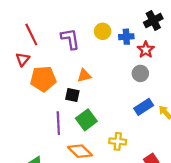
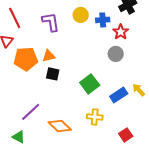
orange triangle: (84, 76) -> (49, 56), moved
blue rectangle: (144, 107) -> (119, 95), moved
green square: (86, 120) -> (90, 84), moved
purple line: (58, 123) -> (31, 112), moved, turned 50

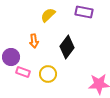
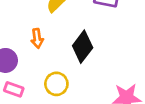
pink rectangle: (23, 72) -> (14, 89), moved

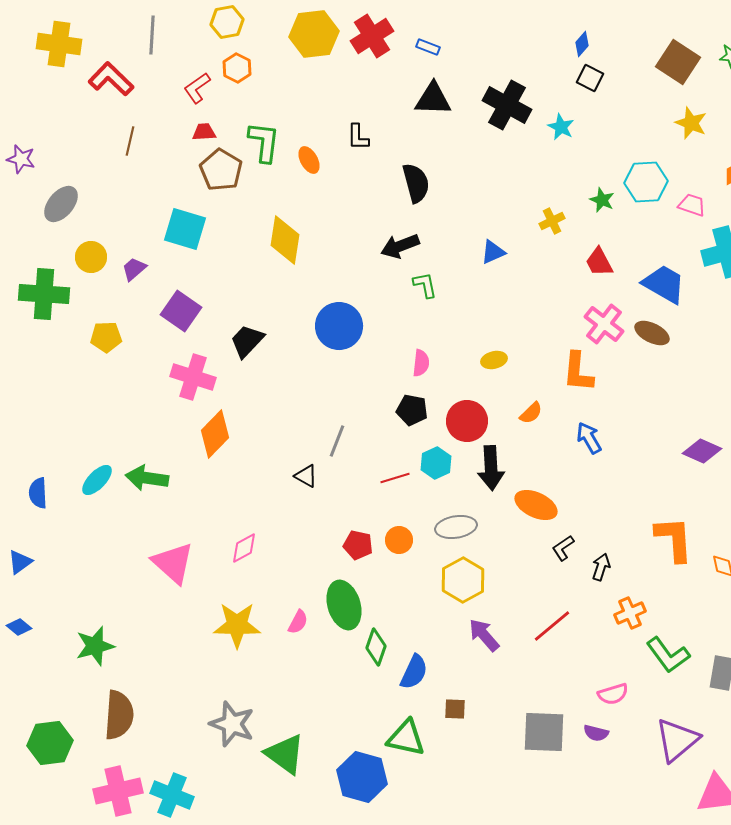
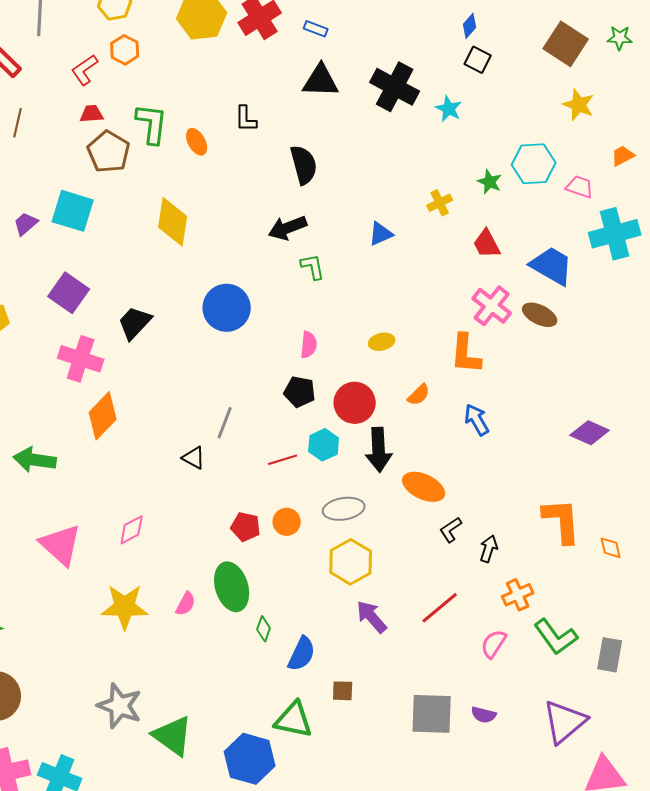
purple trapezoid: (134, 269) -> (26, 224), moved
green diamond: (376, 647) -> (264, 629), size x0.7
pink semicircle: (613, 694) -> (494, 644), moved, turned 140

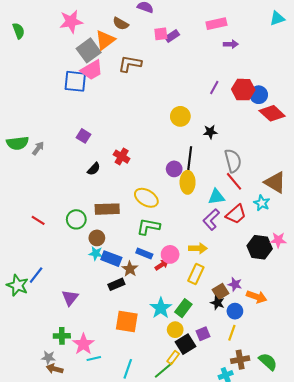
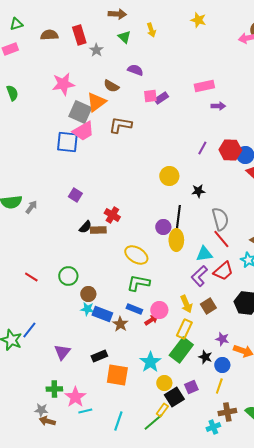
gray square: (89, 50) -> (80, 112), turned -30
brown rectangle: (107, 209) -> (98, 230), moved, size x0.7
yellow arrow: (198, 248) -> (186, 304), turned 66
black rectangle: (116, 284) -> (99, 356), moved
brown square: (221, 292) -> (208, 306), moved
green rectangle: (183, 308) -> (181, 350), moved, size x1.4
========
- **TO DO**:
Look above for the line that holds "brown square: (221, 292) -> (208, 306), moved", then copy it and each line after it exactly, through the last line of the data.

- **COMPLETED EXERCISE**:
brown square: (221, 292) -> (208, 306), moved
green rectangle: (183, 308) -> (181, 350), moved, size x1.4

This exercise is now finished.